▶ [Exercise brief]:
Reproduce each line of the following material exactly, omitting the images.

▶ [Data provided]:
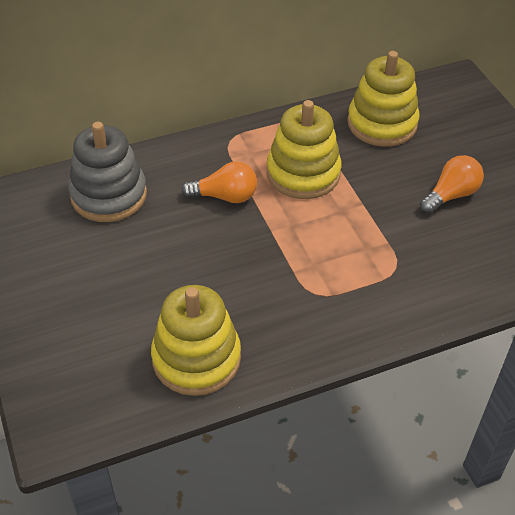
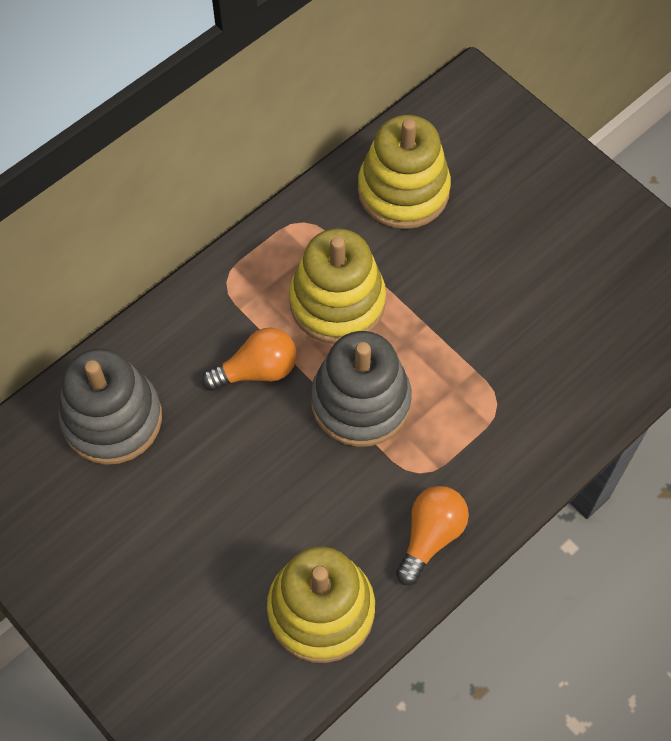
camera: 20 degrees left, 15 degrees up
(291, 236) = (360, 402): none -> grey stacking toy
(451, 195) = (523, 275): orange light bulb -> orange light bulb (430, 536)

▶ [Task answer]:
camera: 20 degrees left, 15 degrees up
(291, 236) = (360, 402): none -> grey stacking toy
(451, 195) = (523, 275): orange light bulb -> orange light bulb (430, 536)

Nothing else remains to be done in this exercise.